◆ **Exercise requirements**: The reply must repeat the listing below exactly and carry none of its pictures.

◆ **Available records**:
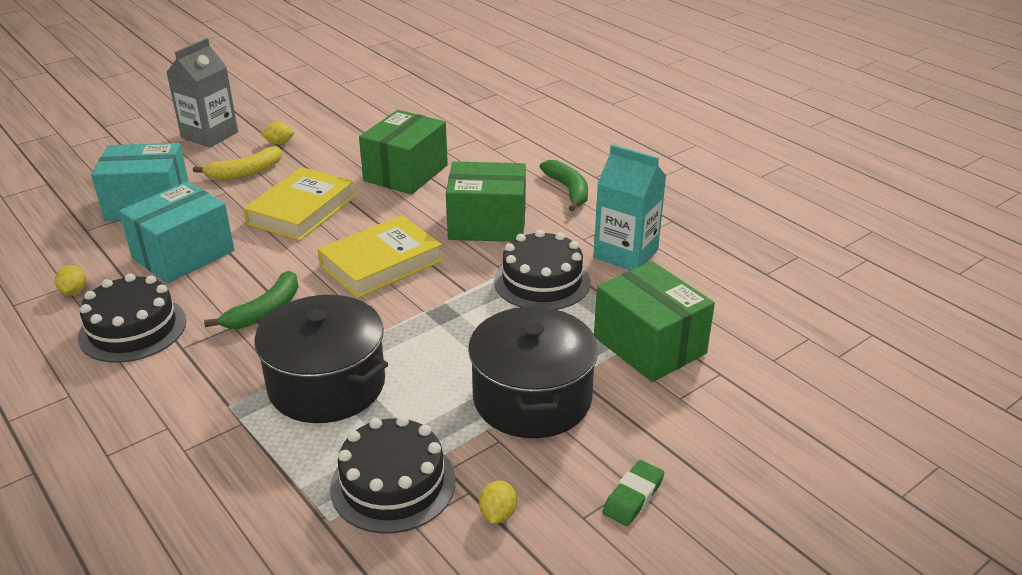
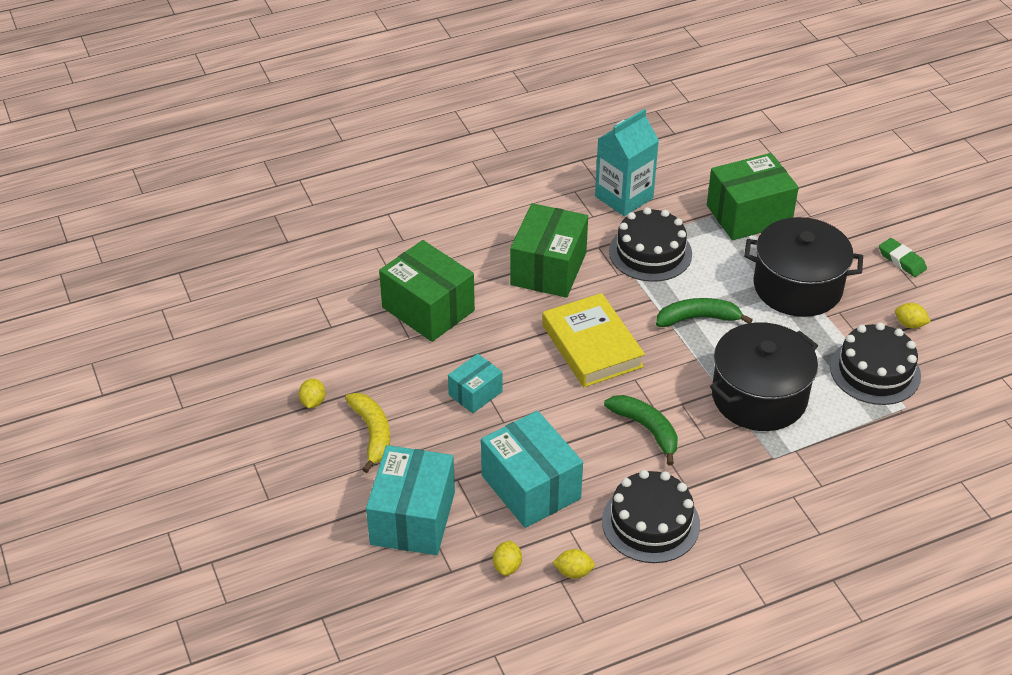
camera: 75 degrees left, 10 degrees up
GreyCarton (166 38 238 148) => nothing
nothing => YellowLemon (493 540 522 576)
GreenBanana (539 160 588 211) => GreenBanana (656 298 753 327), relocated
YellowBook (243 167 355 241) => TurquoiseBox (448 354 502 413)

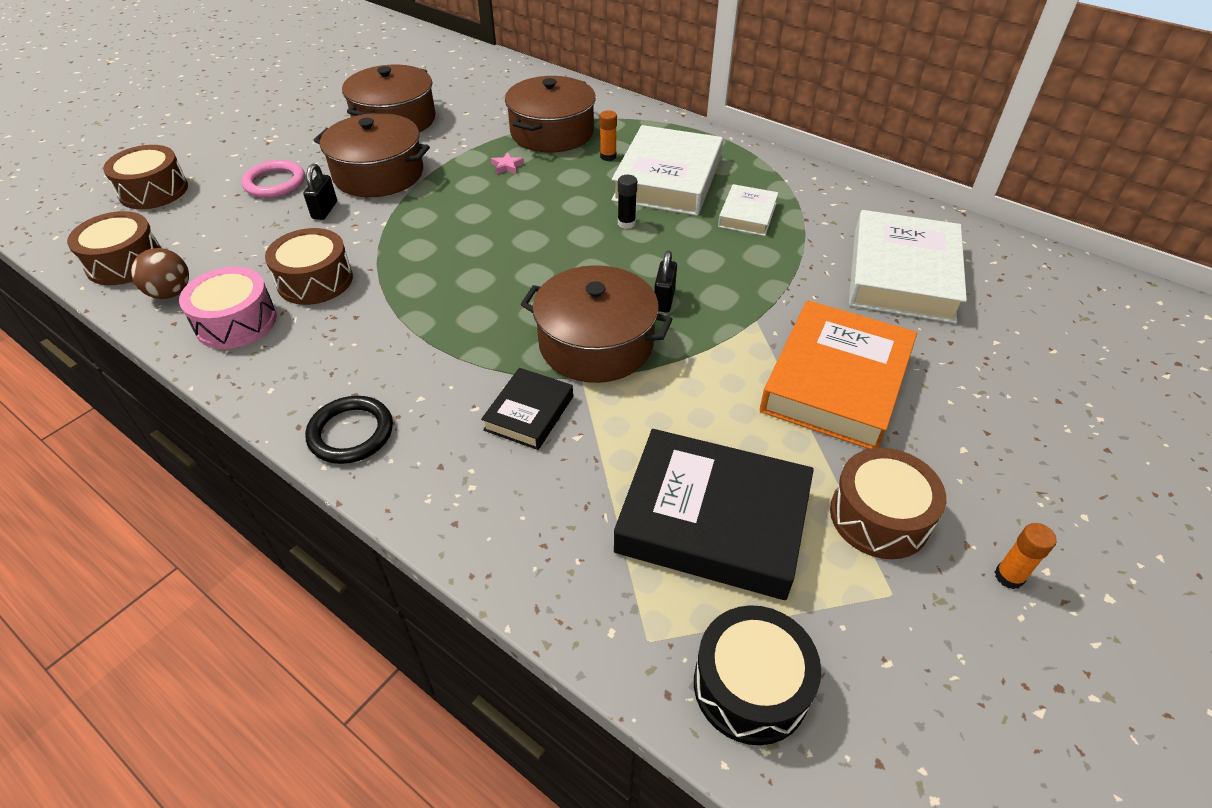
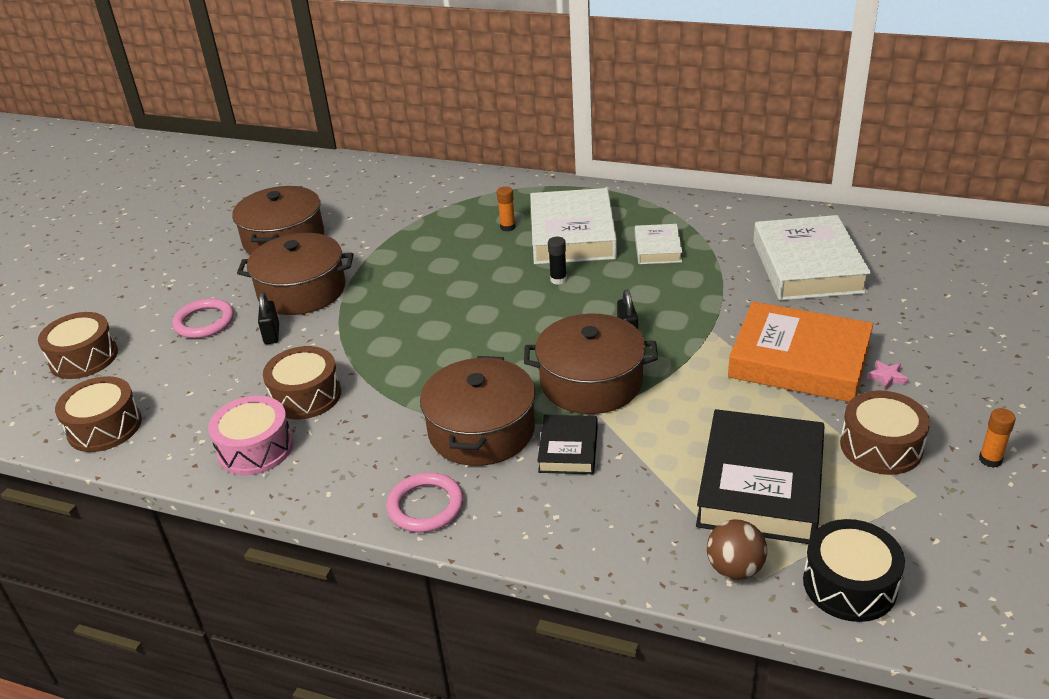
camera: 15 degrees left, 10 degrees down
BrownBall (131 248 189 299) => BrownBall (707 519 767 580), relocated
PinkStar (491 153 524 174) => PinkStar (866 360 908 390), relocated
BrownPot (505 76 596 153) => BrownPot (420 356 535 466), relocated
BlackRing (305 396 393 464) => PinkRing (386 473 464 533)
BlackBook (614 429 814 600) => BlackBook (696 409 825 544), 75 degrees counterclockwise
OrangeBook (760 300 917 449) => OrangeBook (728 302 874 402), 75 degrees counterclockwise

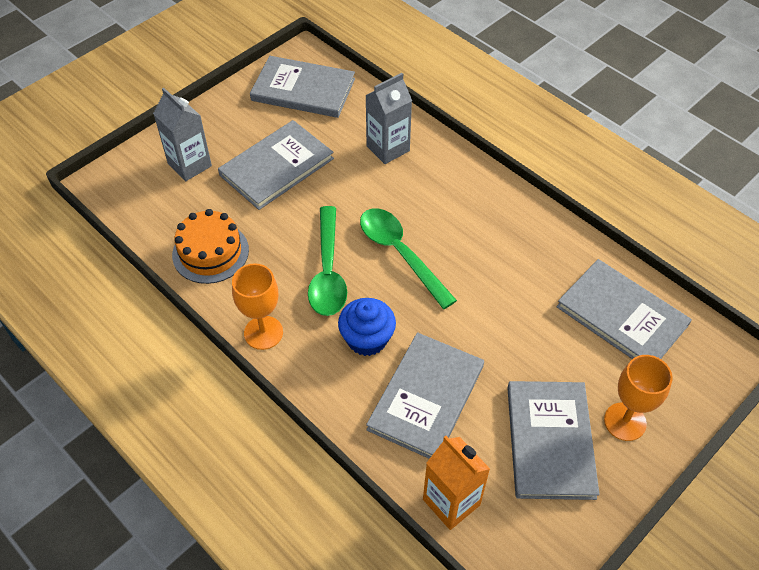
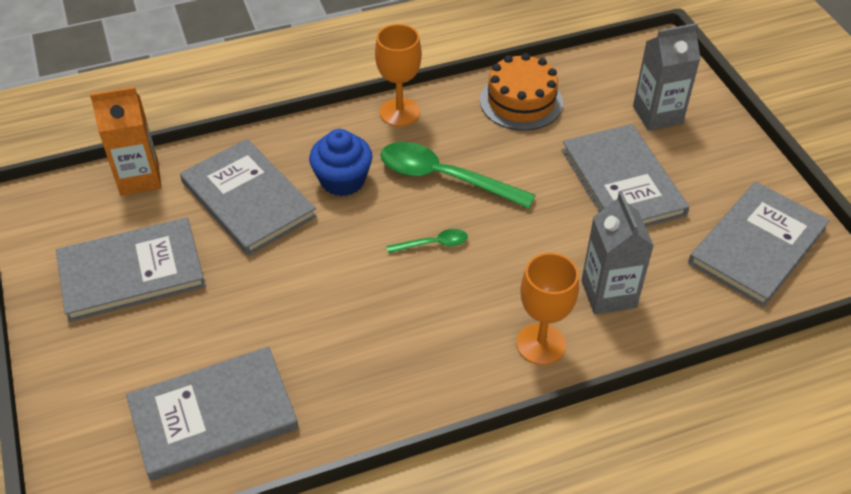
camera: 115 degrees right, 5 degrees down
OrangeGoblet (604 355 673 441) => OrangeGoblet (516 253 579 365), relocated
GreyBook (507 381 600 500) => GreyBook (56 217 206 322), 45 degrees counterclockwise
GreenSpoon (360 208 457 309) => GreenSpoon (387 229 468 253), x0.48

◆ **Output for this exercise**:
camera: 75 degrees left, 10 degrees up
GreyCarton (166 38 238 148) => nothing
nothing => YellowLemon (493 540 522 576)
GreenBanana (539 160 588 211) => GreenBanana (656 298 753 327), relocated
YellowBook (243 167 355 241) => TurquoiseBox (448 354 502 413)

camera: 15 degrees left, 10 degrees down
BrownBall (131 248 189 299) => BrownBall (707 519 767 580), relocated
PinkStar (491 153 524 174) => PinkStar (866 360 908 390), relocated
BrownPot (505 76 596 153) => BrownPot (420 356 535 466), relocated
BlackRing (305 396 393 464) => PinkRing (386 473 464 533)
BlackBook (614 429 814 600) => BlackBook (696 409 825 544), 75 degrees counterclockwise
OrangeBook (760 300 917 449) => OrangeBook (728 302 874 402), 75 degrees counterclockwise

camera: 115 degrees right, 5 degrees down
OrangeGoblet (604 355 673 441) => OrangeGoblet (516 253 579 365), relocated
GreyBook (507 381 600 500) => GreyBook (56 217 206 322), 45 degrees counterclockwise
GreenSpoon (360 208 457 309) => GreenSpoon (387 229 468 253), x0.48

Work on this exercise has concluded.